Exercise details:
Repeat, word for word, all the data that follows, and exclude the pictures.

Segment Start: Input data

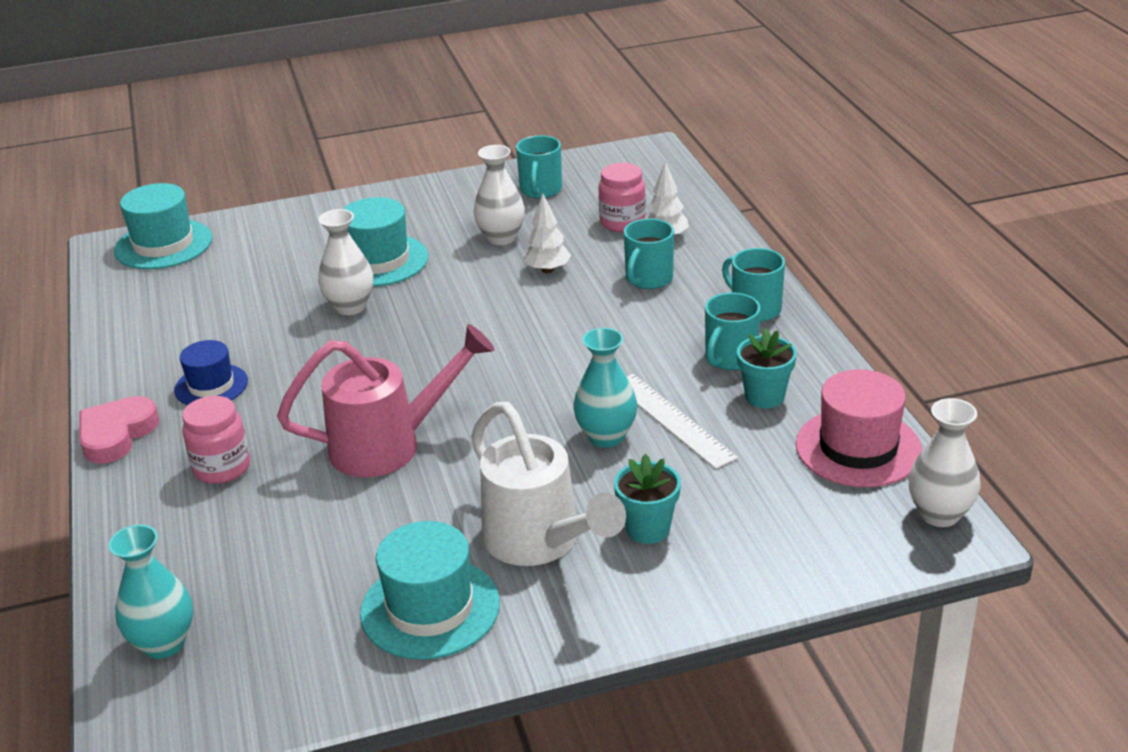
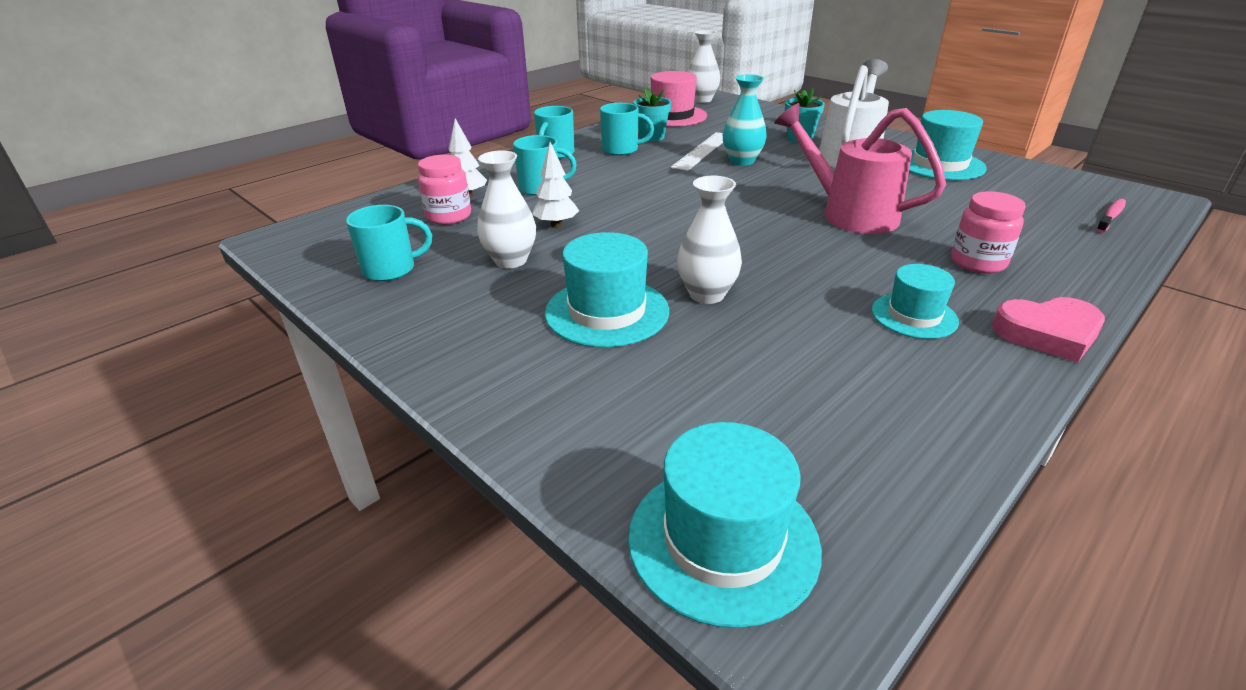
camera: 120 degrees left, 0 degrees up
(164, 643) = (1111, 216): turquoise vase -> pink toothbrush
(211, 386) = (914, 316): blue hat -> turquoise hat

Segment End: Input data

Written reply:
camera: 120 degrees left, 0 degrees up
(164, 643) = (1111, 216): turquoise vase -> pink toothbrush
(211, 386) = (914, 316): blue hat -> turquoise hat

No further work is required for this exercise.